__Activity__:
Consider the listing below. Extract exactly the lines from the line containing "building: [359,161,406,206] ->" to the line containing "building: [265,257,302,298] ->", both included.

__Records to use__:

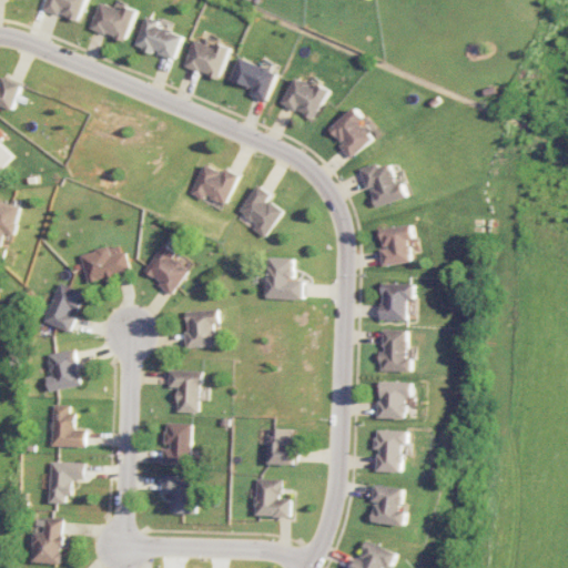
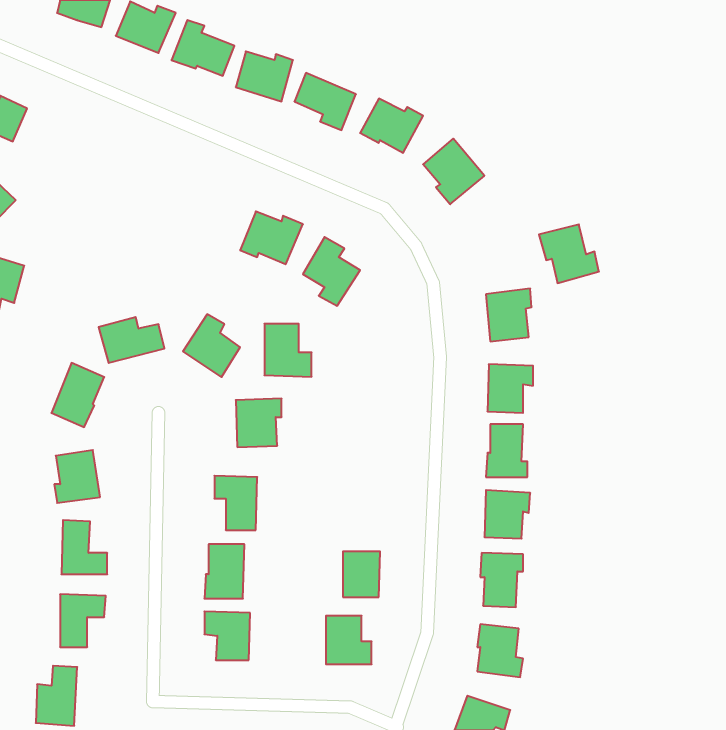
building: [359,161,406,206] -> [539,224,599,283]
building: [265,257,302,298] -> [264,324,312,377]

...

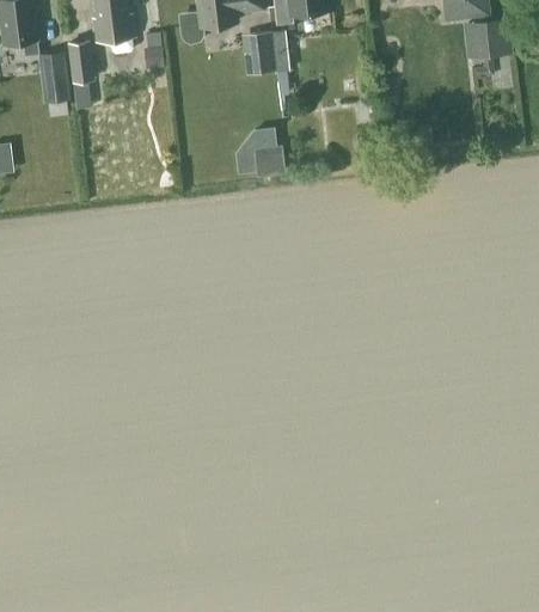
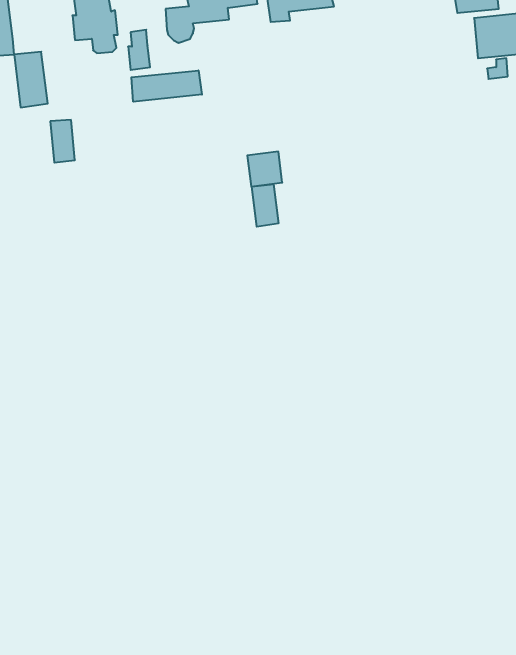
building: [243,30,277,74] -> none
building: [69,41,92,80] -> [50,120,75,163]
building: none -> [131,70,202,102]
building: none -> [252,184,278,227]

__Response__:
building: [359,161,406,206] -> [539,224,599,283]
building: [265,257,302,298] -> [264,324,312,377]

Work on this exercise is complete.